Work item: Only the lines from the start of the material through the line containing "none -> tan brick F8 level 1" are to be extracted, exactly as they appear.

Data supplied:
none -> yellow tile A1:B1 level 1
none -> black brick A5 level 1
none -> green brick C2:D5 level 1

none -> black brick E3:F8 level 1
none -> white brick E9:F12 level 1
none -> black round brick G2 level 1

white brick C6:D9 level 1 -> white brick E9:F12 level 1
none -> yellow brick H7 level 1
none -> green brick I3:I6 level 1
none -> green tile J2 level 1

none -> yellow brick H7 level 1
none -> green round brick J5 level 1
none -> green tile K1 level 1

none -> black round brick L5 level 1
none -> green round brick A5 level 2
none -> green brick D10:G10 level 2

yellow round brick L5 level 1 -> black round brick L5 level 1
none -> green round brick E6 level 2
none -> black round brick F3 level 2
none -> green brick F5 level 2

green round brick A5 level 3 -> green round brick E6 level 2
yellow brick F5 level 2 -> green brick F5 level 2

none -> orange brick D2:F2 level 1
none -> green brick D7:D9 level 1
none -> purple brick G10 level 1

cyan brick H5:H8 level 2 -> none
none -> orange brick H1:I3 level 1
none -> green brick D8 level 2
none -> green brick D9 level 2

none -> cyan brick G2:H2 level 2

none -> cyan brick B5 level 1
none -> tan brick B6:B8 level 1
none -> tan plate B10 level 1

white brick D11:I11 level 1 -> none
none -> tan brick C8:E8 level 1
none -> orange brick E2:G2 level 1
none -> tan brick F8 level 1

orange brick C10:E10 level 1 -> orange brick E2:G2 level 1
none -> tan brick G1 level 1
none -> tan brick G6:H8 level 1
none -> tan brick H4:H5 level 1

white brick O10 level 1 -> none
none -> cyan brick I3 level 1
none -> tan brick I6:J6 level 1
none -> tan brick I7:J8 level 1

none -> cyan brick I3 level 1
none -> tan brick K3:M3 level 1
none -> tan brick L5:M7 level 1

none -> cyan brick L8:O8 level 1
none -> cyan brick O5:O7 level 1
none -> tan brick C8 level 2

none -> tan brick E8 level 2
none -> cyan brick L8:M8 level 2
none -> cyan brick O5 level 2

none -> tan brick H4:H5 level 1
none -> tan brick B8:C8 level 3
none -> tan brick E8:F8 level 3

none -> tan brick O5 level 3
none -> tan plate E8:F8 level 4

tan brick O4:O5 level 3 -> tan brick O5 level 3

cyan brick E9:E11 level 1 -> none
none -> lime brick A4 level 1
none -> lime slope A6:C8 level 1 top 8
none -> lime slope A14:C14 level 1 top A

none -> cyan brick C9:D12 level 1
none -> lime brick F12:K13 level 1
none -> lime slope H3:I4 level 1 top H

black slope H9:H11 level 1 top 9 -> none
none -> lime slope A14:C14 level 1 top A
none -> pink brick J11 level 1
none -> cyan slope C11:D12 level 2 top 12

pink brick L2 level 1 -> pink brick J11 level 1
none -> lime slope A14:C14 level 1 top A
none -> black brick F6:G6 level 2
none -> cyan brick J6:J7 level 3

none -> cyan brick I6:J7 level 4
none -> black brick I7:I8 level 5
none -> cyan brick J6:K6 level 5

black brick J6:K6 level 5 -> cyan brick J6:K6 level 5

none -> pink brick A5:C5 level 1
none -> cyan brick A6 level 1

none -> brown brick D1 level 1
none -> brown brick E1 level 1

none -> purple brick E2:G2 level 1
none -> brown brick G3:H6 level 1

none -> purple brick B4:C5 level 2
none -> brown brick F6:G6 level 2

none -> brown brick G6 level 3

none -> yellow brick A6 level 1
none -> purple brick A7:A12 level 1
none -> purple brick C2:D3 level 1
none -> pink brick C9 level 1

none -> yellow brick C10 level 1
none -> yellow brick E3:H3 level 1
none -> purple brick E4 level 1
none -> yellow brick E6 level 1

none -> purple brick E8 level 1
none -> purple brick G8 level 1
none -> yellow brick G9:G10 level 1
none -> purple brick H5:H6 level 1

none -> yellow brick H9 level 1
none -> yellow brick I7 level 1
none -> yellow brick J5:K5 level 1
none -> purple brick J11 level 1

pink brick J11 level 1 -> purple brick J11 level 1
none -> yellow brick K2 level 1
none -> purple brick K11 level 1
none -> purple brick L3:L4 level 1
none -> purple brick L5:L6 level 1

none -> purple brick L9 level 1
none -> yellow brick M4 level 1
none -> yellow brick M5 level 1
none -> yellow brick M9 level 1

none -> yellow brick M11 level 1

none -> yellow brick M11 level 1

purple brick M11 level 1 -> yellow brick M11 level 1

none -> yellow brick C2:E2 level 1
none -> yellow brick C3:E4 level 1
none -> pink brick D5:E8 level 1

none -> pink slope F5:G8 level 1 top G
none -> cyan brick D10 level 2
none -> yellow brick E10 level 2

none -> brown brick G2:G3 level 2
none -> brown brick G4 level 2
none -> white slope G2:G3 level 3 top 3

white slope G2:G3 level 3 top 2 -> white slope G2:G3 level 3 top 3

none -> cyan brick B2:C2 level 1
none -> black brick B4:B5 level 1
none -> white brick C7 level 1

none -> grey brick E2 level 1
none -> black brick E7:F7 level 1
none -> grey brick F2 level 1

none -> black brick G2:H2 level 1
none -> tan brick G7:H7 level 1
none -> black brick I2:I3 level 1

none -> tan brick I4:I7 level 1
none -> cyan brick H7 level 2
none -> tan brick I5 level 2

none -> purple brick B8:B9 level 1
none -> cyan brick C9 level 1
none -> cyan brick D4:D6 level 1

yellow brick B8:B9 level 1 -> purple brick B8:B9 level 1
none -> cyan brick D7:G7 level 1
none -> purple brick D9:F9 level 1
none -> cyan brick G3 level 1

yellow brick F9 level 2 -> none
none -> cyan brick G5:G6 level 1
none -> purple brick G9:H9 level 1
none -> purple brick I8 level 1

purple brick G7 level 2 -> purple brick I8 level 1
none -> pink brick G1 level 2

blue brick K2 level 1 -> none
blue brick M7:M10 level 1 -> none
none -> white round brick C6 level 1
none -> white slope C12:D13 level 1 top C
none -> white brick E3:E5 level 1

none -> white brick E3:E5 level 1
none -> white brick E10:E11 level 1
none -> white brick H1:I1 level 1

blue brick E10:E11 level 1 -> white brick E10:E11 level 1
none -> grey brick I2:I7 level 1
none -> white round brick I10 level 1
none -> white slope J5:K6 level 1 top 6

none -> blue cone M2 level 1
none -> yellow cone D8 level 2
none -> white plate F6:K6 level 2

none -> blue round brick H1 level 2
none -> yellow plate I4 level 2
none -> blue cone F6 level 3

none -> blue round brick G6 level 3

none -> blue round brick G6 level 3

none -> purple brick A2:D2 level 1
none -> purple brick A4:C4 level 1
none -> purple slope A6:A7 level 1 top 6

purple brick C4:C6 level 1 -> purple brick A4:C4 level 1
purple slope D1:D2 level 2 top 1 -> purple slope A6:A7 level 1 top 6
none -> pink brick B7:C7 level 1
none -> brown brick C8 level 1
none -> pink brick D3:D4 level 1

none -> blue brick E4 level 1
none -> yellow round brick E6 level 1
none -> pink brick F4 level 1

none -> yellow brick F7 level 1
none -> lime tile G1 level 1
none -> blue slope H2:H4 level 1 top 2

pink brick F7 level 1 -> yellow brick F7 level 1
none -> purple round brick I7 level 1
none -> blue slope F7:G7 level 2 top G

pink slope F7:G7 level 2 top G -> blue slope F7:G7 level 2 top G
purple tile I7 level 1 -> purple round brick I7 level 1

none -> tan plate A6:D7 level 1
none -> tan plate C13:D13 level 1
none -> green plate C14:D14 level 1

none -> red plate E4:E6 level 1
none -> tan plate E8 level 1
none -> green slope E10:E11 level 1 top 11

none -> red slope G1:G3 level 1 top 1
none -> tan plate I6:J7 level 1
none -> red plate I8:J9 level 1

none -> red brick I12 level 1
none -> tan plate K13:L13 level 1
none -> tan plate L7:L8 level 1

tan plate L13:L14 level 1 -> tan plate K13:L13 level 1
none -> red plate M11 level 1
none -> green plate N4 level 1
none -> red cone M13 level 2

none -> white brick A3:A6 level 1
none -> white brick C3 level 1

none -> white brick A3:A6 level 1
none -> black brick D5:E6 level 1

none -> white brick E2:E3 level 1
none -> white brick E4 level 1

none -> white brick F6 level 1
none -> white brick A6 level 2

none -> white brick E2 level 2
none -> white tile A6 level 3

Worked solution:
none -> yellow tile A1:B1 level 1
none -> black brick A5 level 1
none -> green brick C2:D5 level 1

none -> black brick E3:F8 level 1
none -> white brick E9:F12 level 1
none -> black round brick G2 level 1

white brick C6:D9 level 1 -> white brick E9:F12 level 1
none -> yellow brick H7 level 1
none -> green brick I3:I6 level 1
none -> green tile J2 level 1

none -> yellow brick H7 level 1
none -> green round brick J5 level 1
none -> green tile K1 level 1

none -> black round brick L5 level 1
none -> green round brick A5 level 2
none -> green brick D10:G10 level 2

yellow round brick L5 level 1 -> black round brick L5 level 1
none -> green round brick E6 level 2
none -> black round brick F3 level 2
none -> green brick F5 level 2

green round brick A5 level 3 -> green round brick E6 level 2
yellow brick F5 level 2 -> green brick F5 level 2

none -> orange brick D2:F2 level 1
none -> green brick D7:D9 level 1
none -> purple brick G10 level 1

cyan brick H5:H8 level 2 -> none
none -> orange brick H1:I3 level 1
none -> green brick D8 level 2
none -> green brick D9 level 2

none -> cyan brick G2:H2 level 2

none -> cyan brick B5 level 1
none -> tan brick B6:B8 level 1
none -> tan plate B10 level 1

white brick D11:I11 level 1 -> none
none -> tan brick C8:E8 level 1
none -> orange brick E2:G2 level 1
none -> tan brick F8 level 1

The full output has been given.